_PROVIDED INFORMATION_
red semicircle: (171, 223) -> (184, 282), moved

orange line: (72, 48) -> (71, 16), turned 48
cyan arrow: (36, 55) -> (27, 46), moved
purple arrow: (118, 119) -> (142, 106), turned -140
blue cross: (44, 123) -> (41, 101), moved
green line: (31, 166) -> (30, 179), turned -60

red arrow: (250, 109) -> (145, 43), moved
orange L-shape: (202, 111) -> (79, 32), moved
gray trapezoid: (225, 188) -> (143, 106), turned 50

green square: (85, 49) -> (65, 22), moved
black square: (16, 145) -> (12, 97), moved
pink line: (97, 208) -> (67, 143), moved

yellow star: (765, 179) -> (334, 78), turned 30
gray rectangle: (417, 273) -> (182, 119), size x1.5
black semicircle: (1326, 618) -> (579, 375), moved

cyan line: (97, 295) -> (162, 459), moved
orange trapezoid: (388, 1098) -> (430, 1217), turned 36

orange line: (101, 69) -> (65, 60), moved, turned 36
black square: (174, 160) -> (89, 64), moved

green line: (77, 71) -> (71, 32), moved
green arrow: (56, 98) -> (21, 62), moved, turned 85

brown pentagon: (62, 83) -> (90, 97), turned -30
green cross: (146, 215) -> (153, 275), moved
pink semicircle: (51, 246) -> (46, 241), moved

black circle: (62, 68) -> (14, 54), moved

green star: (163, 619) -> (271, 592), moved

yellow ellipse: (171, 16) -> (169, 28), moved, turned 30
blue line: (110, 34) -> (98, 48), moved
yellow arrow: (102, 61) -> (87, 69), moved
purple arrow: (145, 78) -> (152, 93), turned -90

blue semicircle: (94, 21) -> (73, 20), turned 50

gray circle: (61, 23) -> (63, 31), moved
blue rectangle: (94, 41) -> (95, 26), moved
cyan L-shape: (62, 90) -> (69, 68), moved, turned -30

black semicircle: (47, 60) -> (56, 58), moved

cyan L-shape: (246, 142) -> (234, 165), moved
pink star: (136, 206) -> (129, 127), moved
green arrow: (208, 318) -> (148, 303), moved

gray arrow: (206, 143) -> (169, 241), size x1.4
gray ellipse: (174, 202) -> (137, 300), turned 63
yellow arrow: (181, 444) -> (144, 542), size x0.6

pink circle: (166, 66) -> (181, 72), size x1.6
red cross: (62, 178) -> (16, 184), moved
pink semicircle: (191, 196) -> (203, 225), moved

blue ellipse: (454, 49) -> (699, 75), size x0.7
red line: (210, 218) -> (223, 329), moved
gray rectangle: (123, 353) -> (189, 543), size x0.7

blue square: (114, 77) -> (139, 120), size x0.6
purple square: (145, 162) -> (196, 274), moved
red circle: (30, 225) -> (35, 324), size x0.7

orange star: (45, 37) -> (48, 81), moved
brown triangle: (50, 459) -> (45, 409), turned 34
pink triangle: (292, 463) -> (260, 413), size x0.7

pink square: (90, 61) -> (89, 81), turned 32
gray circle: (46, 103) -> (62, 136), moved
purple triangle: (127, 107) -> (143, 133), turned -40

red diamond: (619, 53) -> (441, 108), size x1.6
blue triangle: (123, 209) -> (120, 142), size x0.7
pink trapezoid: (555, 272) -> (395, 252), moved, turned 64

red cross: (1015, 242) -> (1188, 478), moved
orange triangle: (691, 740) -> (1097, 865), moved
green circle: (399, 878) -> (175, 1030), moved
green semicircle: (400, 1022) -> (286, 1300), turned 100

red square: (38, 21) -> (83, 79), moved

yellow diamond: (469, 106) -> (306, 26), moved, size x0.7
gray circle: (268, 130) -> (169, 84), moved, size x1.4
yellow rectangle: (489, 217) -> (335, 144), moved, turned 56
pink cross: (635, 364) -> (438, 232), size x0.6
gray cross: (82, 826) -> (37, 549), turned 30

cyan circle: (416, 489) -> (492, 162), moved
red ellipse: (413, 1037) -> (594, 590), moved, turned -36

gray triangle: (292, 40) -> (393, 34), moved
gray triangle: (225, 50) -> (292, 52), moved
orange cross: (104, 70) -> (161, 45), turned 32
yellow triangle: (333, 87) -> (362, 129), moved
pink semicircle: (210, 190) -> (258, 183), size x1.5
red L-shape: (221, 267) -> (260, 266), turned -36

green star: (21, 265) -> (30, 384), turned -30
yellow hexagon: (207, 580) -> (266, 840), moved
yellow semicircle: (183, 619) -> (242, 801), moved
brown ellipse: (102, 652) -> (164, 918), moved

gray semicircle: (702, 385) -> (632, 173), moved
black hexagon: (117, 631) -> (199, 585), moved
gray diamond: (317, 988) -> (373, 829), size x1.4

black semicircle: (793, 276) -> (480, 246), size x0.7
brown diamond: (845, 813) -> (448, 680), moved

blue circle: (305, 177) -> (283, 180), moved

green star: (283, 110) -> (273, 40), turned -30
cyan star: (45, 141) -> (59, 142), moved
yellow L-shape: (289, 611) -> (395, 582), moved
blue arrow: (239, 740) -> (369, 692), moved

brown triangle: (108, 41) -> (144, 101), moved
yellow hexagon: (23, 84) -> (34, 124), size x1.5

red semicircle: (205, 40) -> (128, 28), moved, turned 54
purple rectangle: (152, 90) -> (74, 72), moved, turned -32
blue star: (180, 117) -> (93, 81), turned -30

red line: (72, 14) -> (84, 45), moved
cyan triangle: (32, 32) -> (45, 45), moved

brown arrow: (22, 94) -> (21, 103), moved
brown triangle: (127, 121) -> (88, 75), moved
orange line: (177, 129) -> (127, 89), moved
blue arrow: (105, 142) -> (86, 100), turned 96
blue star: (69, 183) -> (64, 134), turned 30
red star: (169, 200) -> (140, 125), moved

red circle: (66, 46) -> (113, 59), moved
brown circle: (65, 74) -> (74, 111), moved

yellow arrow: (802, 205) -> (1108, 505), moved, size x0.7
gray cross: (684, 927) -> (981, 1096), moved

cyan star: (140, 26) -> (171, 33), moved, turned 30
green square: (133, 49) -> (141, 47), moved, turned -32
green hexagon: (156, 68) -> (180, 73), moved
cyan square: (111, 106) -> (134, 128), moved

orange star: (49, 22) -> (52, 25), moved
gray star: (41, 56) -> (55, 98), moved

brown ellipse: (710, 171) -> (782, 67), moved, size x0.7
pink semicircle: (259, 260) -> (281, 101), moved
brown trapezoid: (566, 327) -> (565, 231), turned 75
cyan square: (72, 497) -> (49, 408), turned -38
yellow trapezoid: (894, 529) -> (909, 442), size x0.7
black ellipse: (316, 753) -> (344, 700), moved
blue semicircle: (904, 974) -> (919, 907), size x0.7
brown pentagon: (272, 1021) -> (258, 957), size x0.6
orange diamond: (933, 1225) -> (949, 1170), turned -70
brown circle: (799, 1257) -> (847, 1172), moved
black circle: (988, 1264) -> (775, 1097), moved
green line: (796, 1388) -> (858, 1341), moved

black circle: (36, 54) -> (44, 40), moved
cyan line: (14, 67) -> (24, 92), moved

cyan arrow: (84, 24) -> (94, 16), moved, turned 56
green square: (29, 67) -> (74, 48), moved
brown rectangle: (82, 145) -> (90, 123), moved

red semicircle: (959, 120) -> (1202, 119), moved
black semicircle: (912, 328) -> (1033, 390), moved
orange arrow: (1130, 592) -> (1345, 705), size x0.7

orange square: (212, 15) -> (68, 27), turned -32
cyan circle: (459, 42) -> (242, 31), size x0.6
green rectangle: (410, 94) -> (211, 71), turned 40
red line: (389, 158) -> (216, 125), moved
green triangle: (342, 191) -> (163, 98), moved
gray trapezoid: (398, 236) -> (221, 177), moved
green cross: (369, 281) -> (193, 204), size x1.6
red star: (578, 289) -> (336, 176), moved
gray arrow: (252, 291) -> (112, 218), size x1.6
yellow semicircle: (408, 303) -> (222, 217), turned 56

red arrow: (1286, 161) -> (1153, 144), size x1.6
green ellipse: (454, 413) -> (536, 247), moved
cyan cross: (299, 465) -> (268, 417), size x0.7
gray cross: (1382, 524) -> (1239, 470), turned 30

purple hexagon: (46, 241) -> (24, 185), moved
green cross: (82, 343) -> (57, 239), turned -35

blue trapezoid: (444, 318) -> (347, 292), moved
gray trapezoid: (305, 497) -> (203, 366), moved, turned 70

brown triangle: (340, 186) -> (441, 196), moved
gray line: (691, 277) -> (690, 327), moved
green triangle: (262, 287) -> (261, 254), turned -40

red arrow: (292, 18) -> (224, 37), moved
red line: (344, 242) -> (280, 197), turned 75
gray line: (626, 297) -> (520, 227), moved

_TRY IT_
Retype exactly the lines above, from the one with "pink line: (97, 208) -> (67, 143), moved" through the one with "green line: (77, 71) -> (71, 32), moved", inclusive.

_TASK RESPONSE_
pink line: (97, 208) -> (67, 143), moved

yellow star: (765, 179) -> (334, 78), turned 30
gray rectangle: (417, 273) -> (182, 119), size x1.5
black semicircle: (1326, 618) -> (579, 375), moved

cyan line: (97, 295) -> (162, 459), moved
orange trapezoid: (388, 1098) -> (430, 1217), turned 36

orange line: (101, 69) -> (65, 60), moved, turned 36
black square: (174, 160) -> (89, 64), moved

green line: (77, 71) -> (71, 32), moved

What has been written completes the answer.